* What to do *
Pick out each line of the records that includes the string "bobine", and copy it.

* Data under study *
>>>
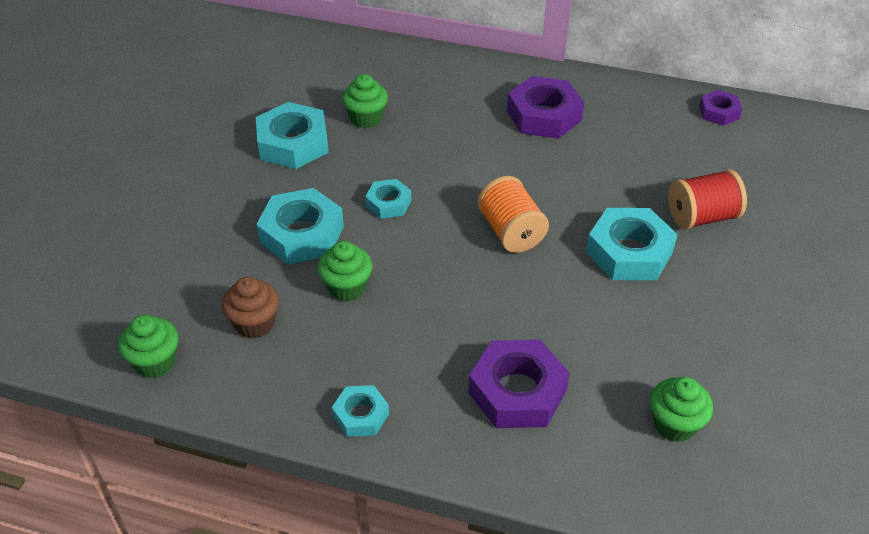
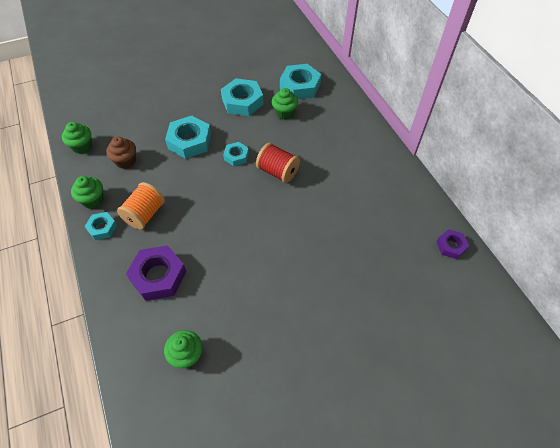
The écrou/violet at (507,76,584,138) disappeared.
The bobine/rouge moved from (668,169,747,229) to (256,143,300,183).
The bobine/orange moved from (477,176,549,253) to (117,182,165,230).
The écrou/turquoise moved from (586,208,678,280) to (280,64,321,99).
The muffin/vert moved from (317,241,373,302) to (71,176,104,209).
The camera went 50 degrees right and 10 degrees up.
<<<
* Output of the task *
The bobine/rouge moved from (668,169,747,229) to (256,143,300,183).
The bobine/orange moved from (477,176,549,253) to (117,182,165,230).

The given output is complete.